Input data START

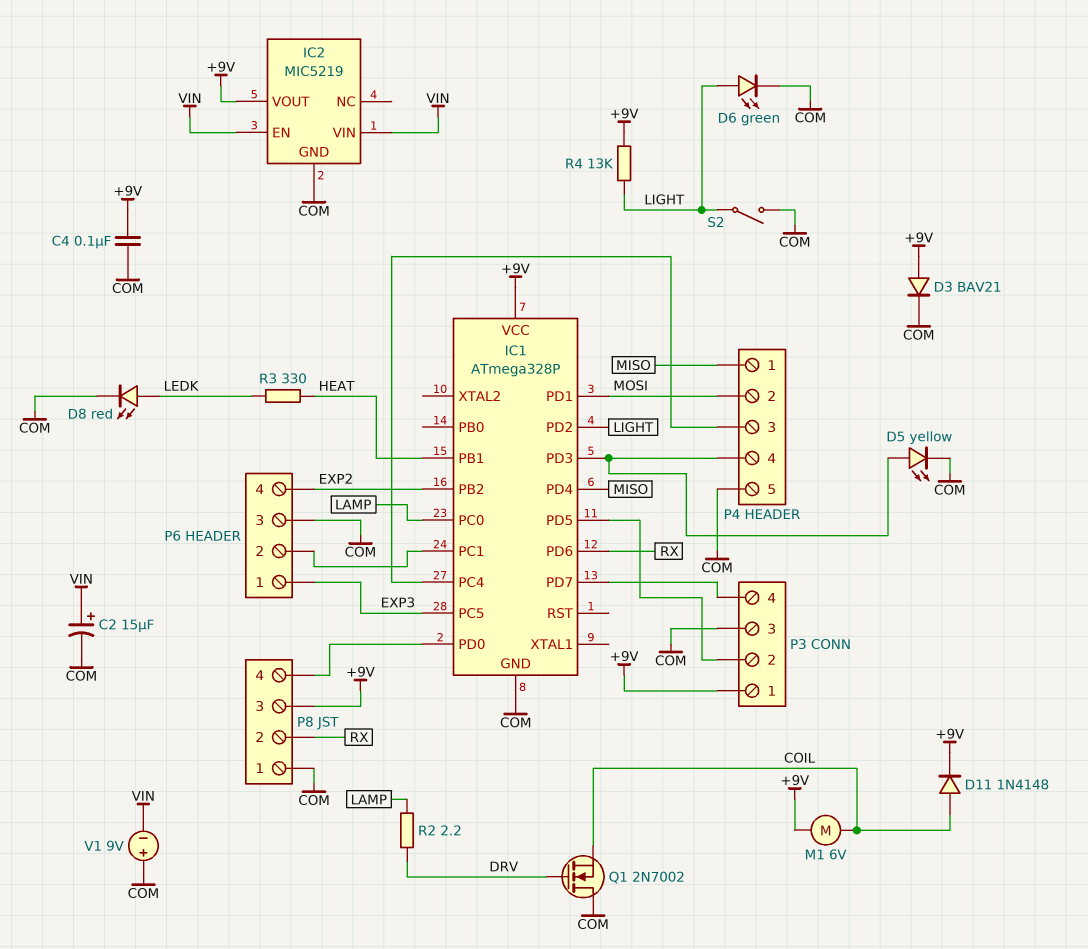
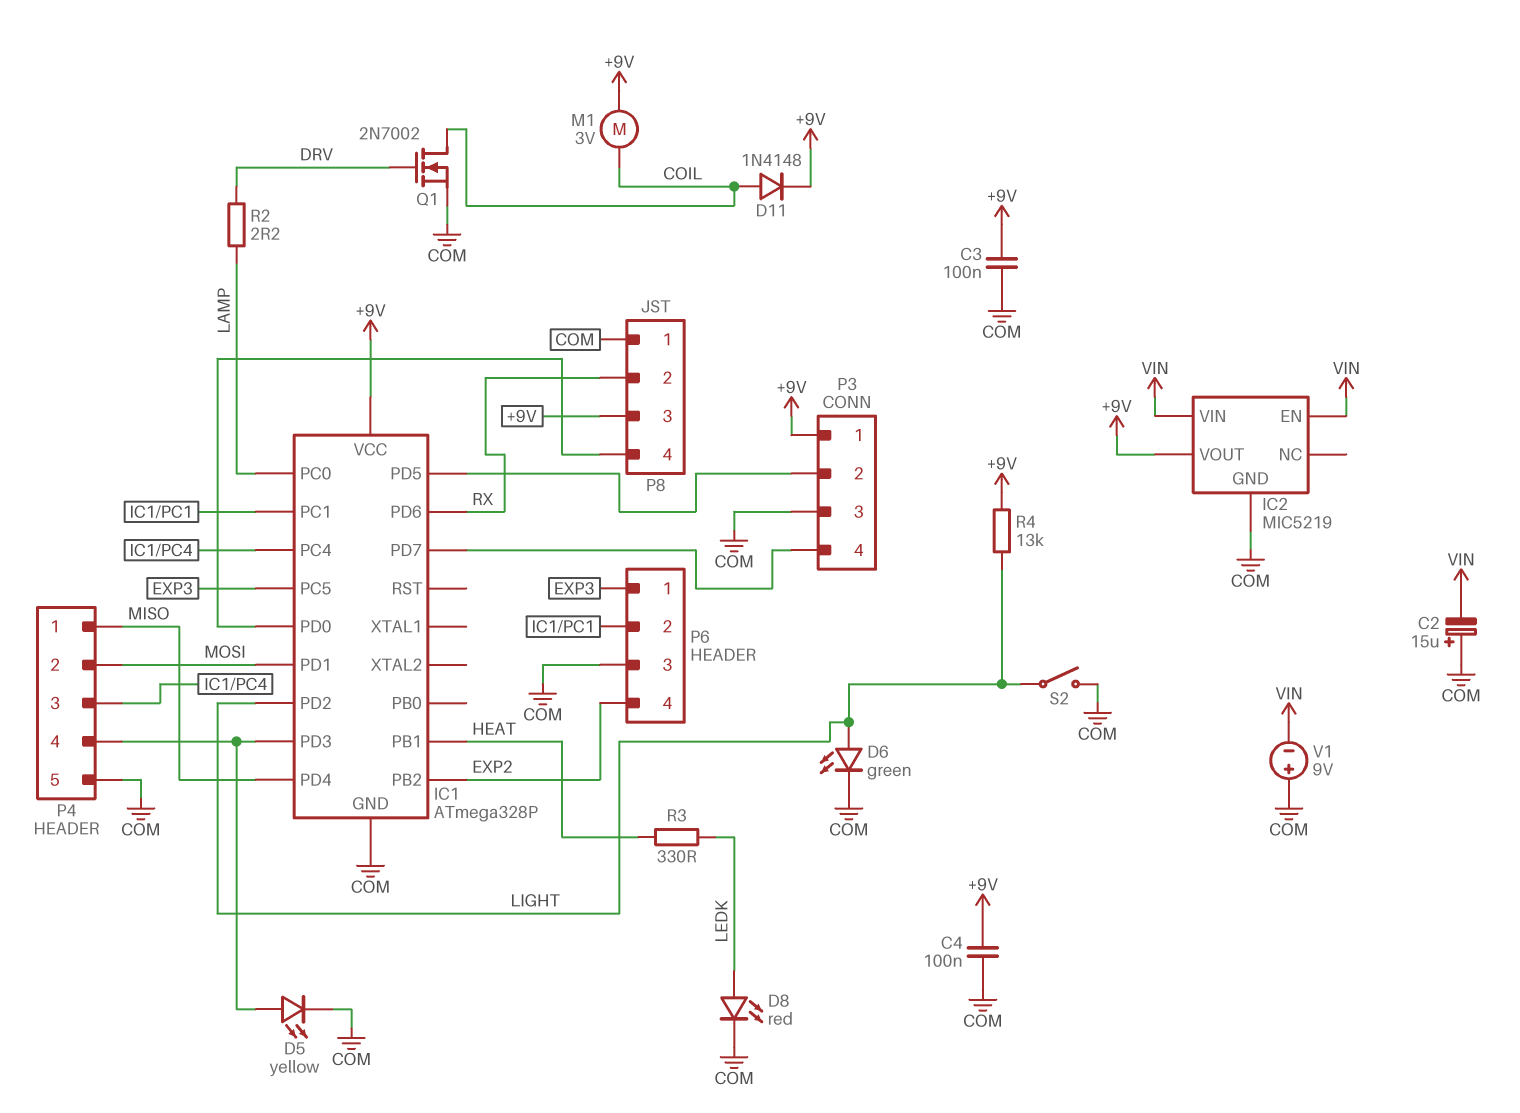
C2: 15uF (plus VIN, minus COM) -> 15uF (plus COM, minus VIN)
C3: none -> 100nF (+9V, COM)
D3: diode BAV21 (A +9V, K COM) -> none
M1: motor 6V (+9V, COIL) -> motor 3V (+9V, COIL)
Q1: NMOS 2N7002 (G DRV, D COM, S COIL) -> NMOS 2N7002 (G DRV, D COIL, S COM)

Input data END

* **Task objective**: Write out all of the data above exactly, without any of its pictures.

* **Response to the task**:
C2: 15uF (plus VIN, minus COM) -> 15uF (plus COM, minus VIN)
C3: none -> 100nF (+9V, COM)
D3: diode BAV21 (A +9V, K COM) -> none
M1: motor 6V (+9V, COIL) -> motor 3V (+9V, COIL)
Q1: NMOS 2N7002 (G DRV, D COM, S COIL) -> NMOS 2N7002 (G DRV, D COIL, S COM)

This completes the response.